TASK DETAILS: Would you write out the entries below word for word, omitting the pictures?

######

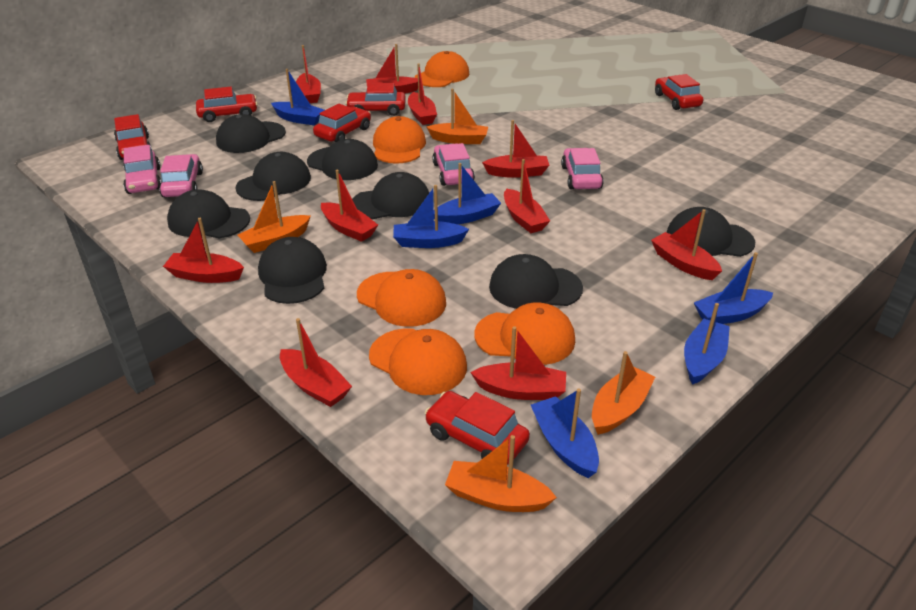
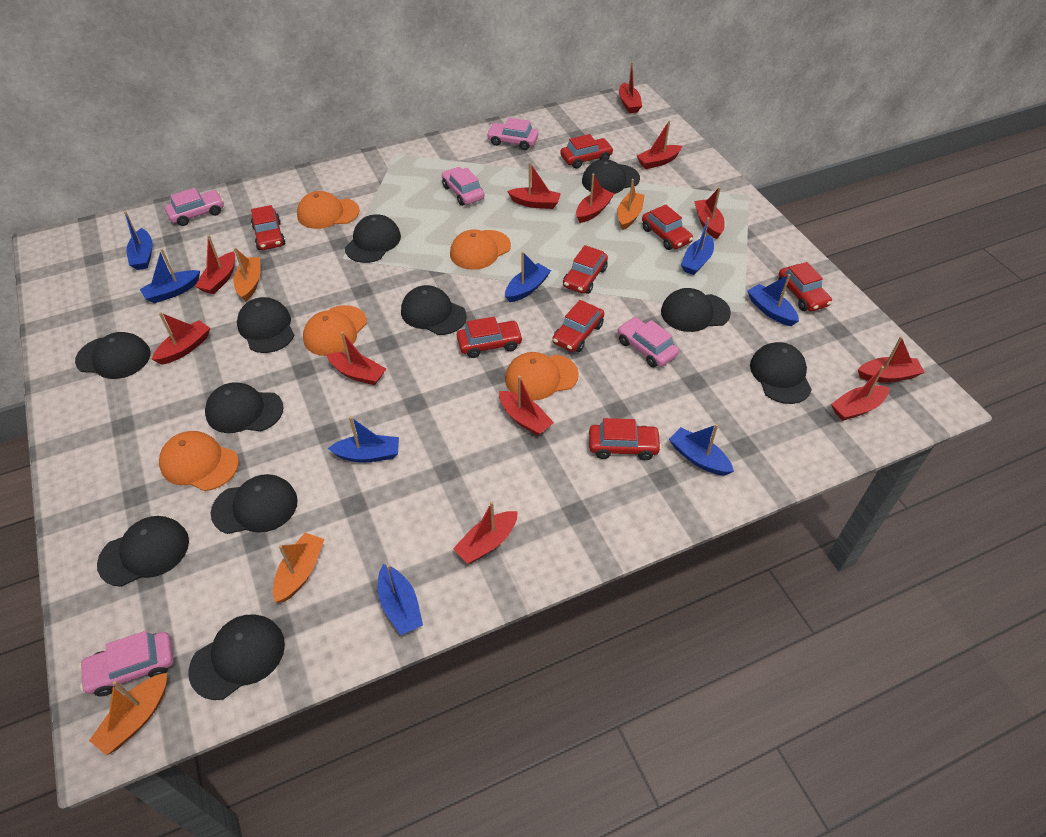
black cap: 8 -> 11
blue boat: 6 -> 8
pink car: 4 -> 5
red boat: 10 -> 12
red car: 6 -> 8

######

YOUR SOLUTION:
black cap: 8 -> 11
blue boat: 6 -> 8
pink car: 4 -> 5
red boat: 10 -> 12
red car: 6 -> 8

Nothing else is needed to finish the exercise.